## Directions for this task
Rewrite the lines of the material below with "vacant area" changed to "empty spot" and everything else kept the same. Leave the pictures out.

## Questions on scene geometry

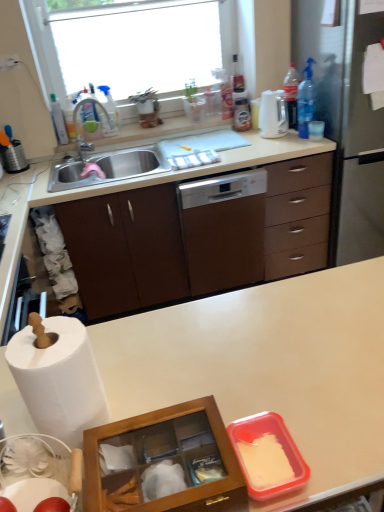
You are a GUI agent. You are given a task and a screenshot of the screen. Output one action in this format:
    pyautogui.click(x=<x>, y=<y>)
    Task: Click on the vacant area that is situated to the right of brushed metal grater at left
    The width and height of the screenshot is (384, 512).
    Given the screenshot: What is the action you would take?
    pyautogui.click(x=56, y=164)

## Answer to this exercise
You are a GUI agent. You are given a task and a screenshot of the screen. Output one action in this format:
    pyautogui.click(x=<x>, y=<y>)
    Task: Click on the empty spot that is situated to the right of brushed metal grater at left
    The width and height of the screenshot is (384, 512).
    Given the screenshot: What is the action you would take?
    pyautogui.click(x=56, y=164)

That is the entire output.